Records to use: Begin

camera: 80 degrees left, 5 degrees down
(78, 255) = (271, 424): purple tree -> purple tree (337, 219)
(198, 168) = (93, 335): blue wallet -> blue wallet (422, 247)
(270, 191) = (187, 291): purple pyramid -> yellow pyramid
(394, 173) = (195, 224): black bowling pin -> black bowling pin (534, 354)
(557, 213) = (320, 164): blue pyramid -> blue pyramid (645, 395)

Records to use: End

Exactly the lines from the one holding "(394, 173) = (195, 224): black" through the end of the records above are to be returned, and nothing else.

**Solution for this problem:**
(394, 173) = (195, 224): black bowling pin -> black bowling pin (534, 354)
(557, 213) = (320, 164): blue pyramid -> blue pyramid (645, 395)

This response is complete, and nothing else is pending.